(Itemized modification records)

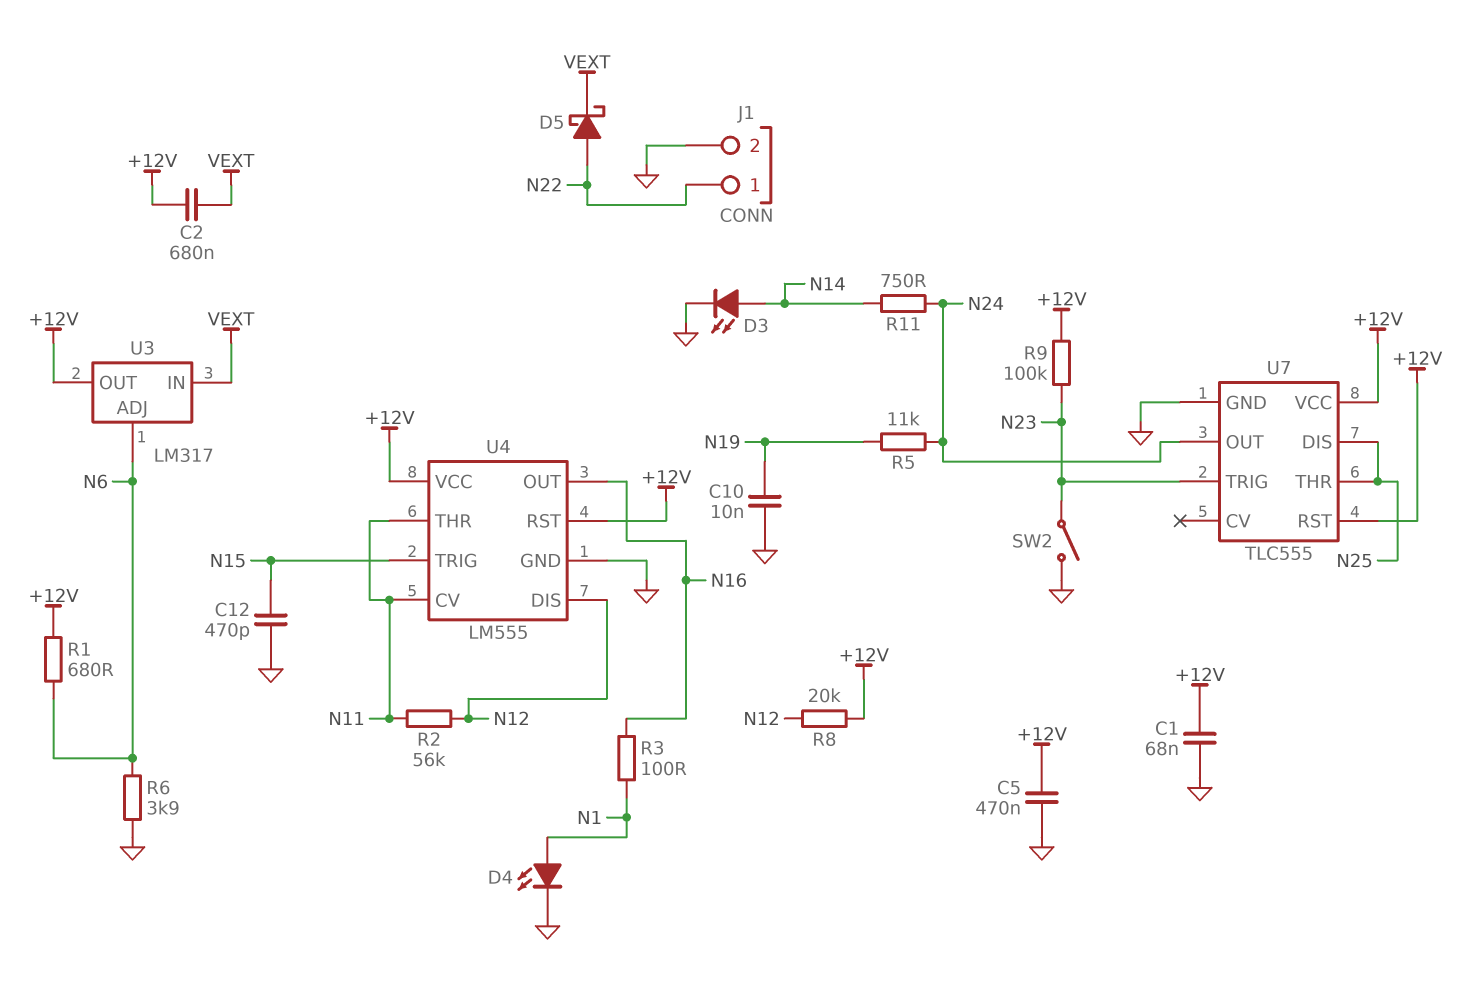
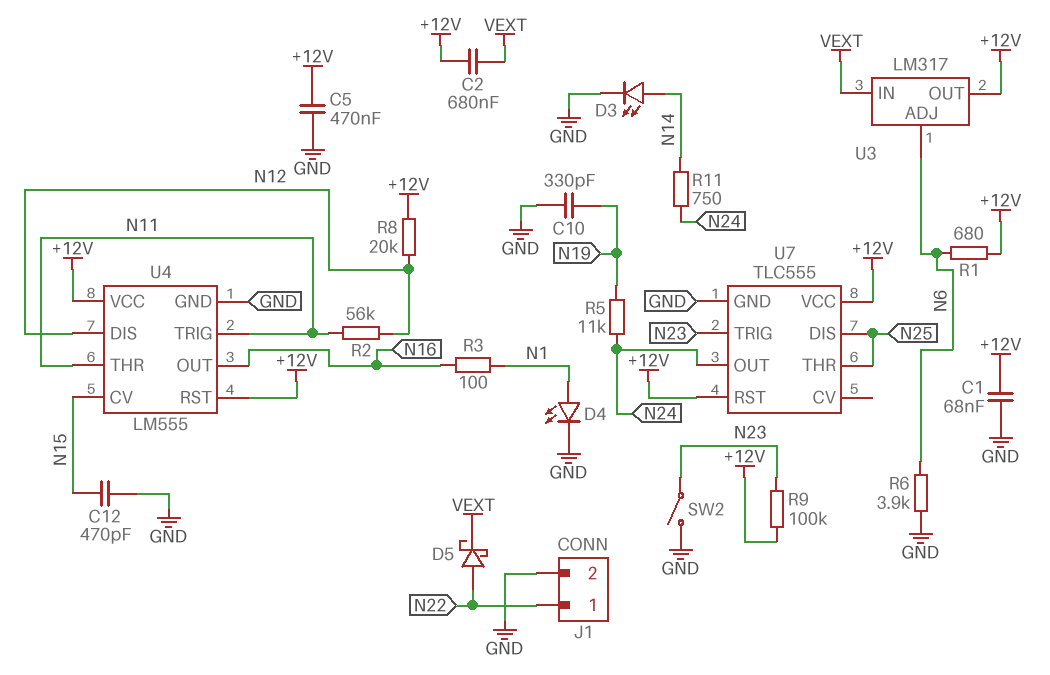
C10: 10nF (GND, N19) -> 330pF (GND, N19)
U4 pin CV: N11 -> N15
U4 pin TRIG: N15 -> N11

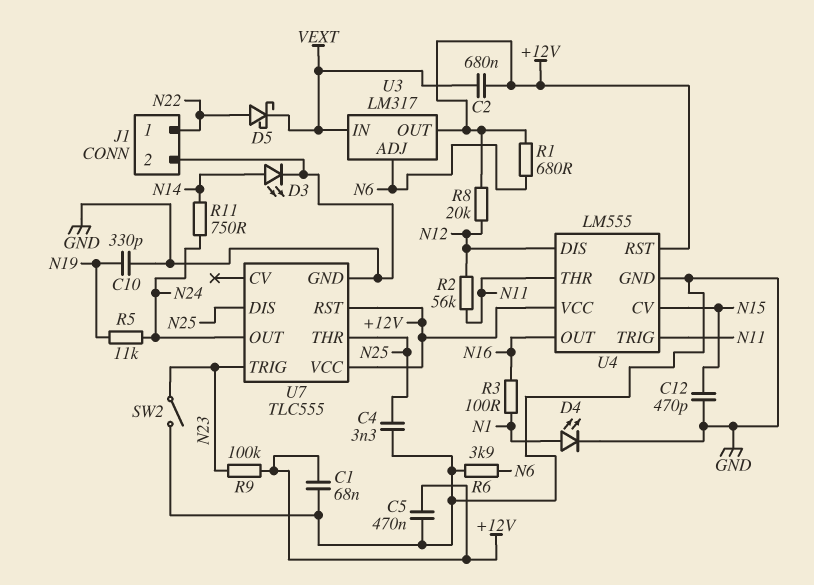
C4: none -> 3.3nF (GND, N25)

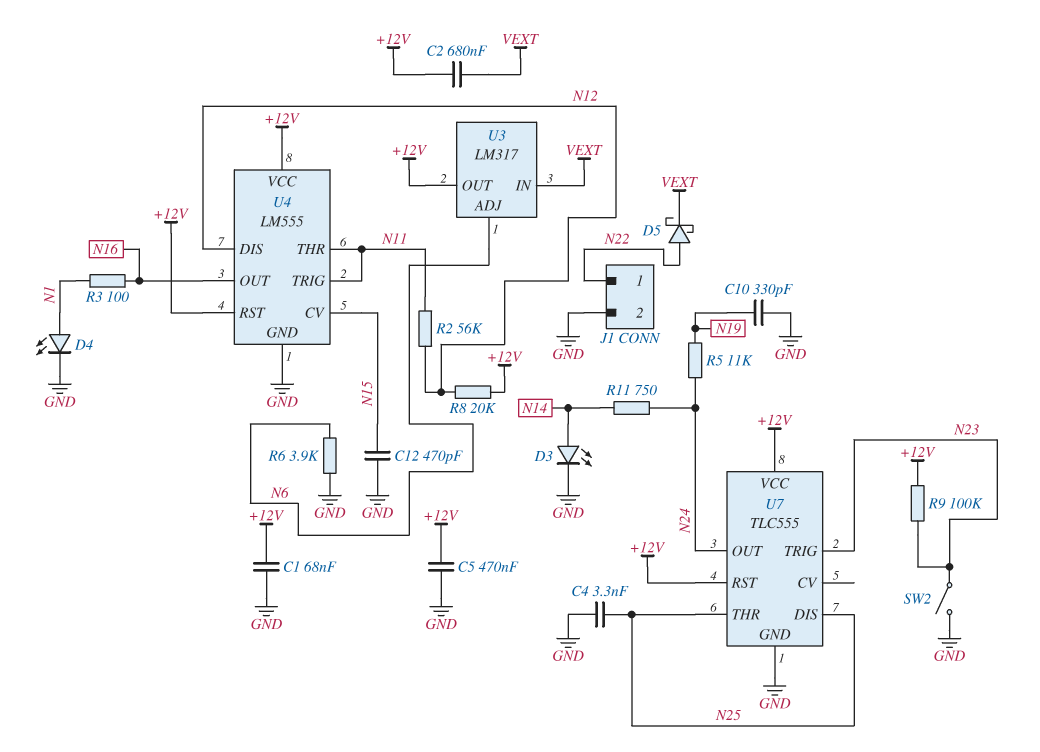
R1: 680 (+12V, N6) -> none

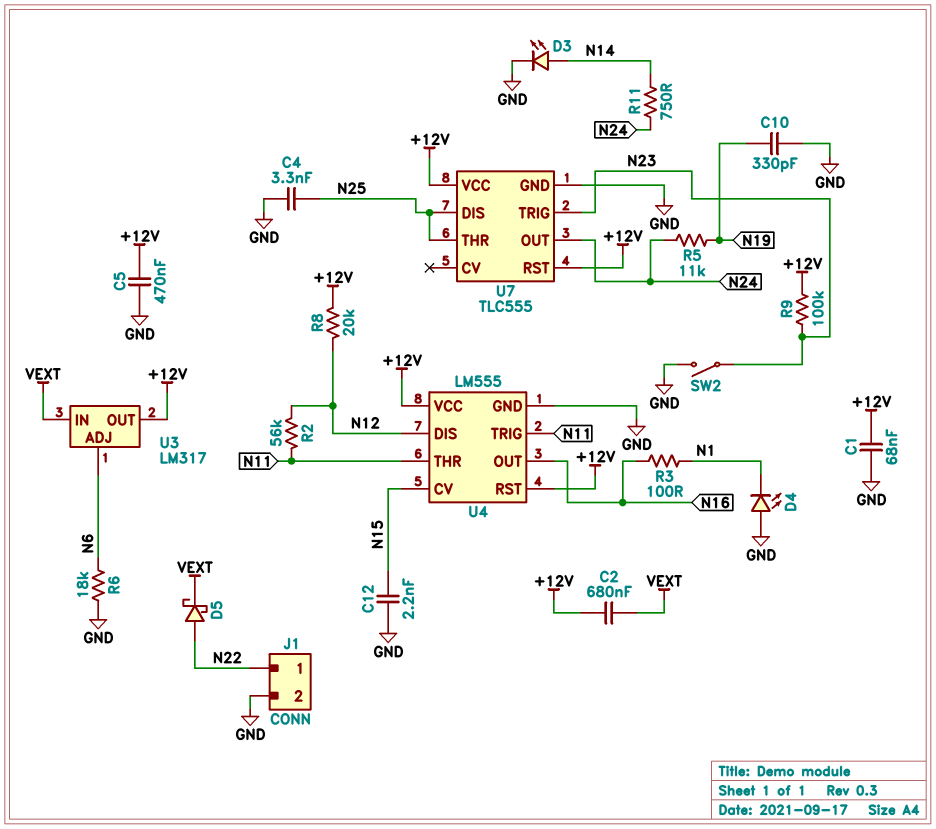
C12: 470pF (GND, N15) -> 2.2nF (GND, N15)
D4: LED (A N1, K GND) -> LED (A GND, K N1)
R6: 3.9k (GND, N6) -> 18k (GND, N6)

--- Work to complete ---
Restate the data above word for word. Do not include the images.

--- Solution for this problem ---
C10: 10nF (GND, N19) -> 330pF (GND, N19)
U4 pin CV: N11 -> N15
U4 pin TRIG: N15 -> N11

C4: none -> 3.3nF (GND, N25)

R1: 680 (+12V, N6) -> none

C12: 470pF (GND, N15) -> 2.2nF (GND, N15)
D4: LED (A N1, K GND) -> LED (A GND, K N1)
R6: 3.9k (GND, N6) -> 18k (GND, N6)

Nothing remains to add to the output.